■ What is needed ■
Work out how many lines in the records include the word "none", then answer with nothing but that number.

(Version difference data)
****
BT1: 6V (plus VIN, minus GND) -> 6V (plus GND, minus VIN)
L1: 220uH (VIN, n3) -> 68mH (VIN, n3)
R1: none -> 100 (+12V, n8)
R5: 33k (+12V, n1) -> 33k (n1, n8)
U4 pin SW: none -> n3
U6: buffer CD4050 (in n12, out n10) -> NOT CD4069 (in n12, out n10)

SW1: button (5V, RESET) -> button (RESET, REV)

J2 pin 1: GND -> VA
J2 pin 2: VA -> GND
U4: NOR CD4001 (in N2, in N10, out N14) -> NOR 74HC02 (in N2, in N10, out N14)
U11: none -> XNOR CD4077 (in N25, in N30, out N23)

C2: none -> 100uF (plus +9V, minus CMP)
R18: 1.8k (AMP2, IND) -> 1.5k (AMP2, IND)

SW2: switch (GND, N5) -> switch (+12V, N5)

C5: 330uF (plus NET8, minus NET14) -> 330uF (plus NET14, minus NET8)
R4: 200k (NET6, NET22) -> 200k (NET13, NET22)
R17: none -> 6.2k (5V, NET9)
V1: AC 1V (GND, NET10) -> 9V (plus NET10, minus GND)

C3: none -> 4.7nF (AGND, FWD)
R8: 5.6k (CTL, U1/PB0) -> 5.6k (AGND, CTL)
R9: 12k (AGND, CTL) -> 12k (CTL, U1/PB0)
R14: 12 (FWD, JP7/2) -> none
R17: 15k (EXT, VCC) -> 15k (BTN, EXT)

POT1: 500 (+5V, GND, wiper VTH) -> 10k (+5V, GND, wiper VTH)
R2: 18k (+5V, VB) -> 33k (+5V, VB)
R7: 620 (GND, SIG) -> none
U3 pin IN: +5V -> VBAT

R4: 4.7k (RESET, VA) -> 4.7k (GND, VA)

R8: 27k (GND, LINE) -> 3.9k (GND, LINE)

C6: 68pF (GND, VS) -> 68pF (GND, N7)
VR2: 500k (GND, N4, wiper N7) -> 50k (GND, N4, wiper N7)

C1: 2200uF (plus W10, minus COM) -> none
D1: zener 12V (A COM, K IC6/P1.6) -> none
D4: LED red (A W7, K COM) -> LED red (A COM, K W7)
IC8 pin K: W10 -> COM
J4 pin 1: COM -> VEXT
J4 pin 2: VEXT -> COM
****
■ Output for this exercise ■
10